**Exercise aim:** Reproduce every line of the material below, but drop the pictures.

**Given data:**
□ □ □

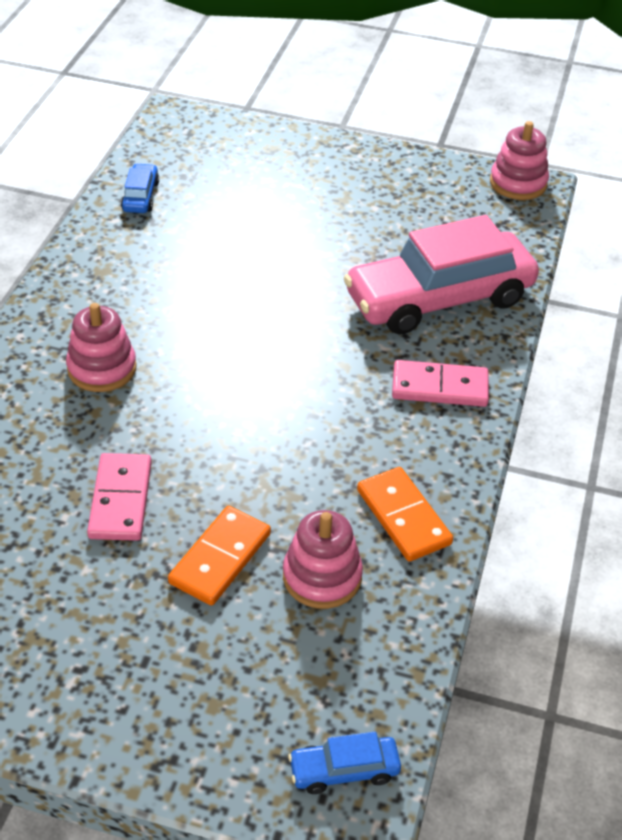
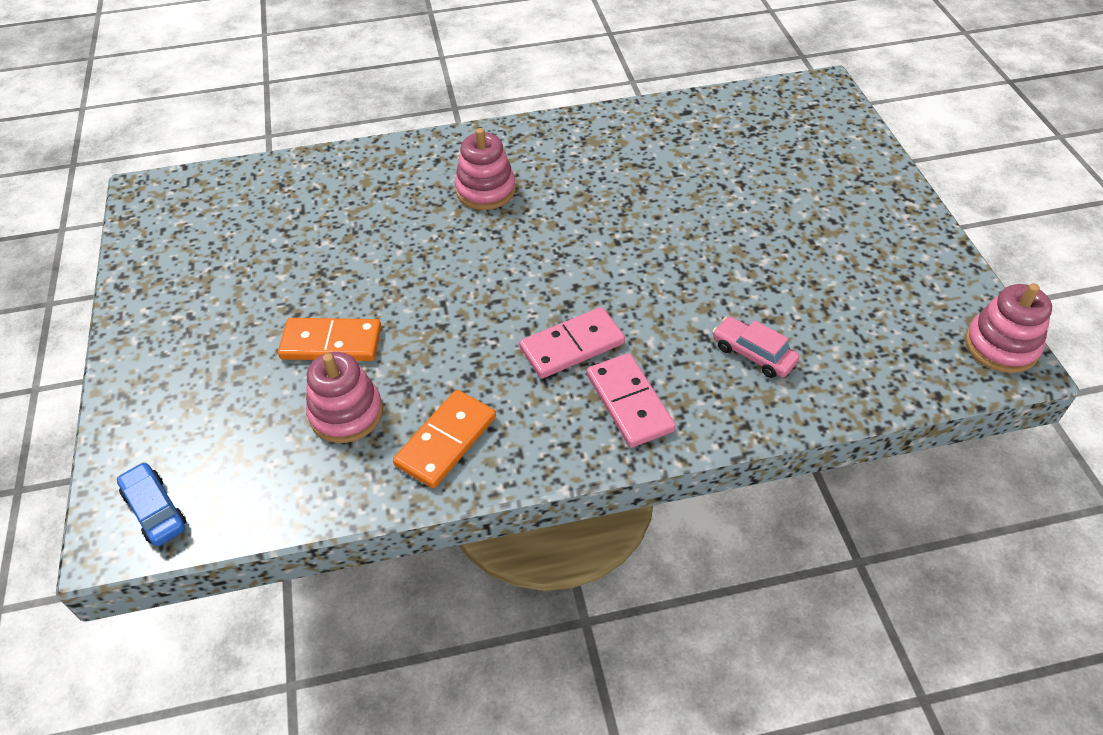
camera: 65 degrees right, 5 degrees up
(120, 500) = (357, 262): pink domino -> pink domino (572, 346)
(140, 196) = (700, 118): blue car -> none
(439, 298) = (753, 354): pink car -> pink car, size x0.41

□ □ □

**Answer section:**
camera: 65 degrees right, 5 degrees up
(120, 500) = (357, 262): pink domino -> pink domino (572, 346)
(140, 196) = (700, 118): blue car -> none
(439, 298) = (753, 354): pink car -> pink car, size x0.41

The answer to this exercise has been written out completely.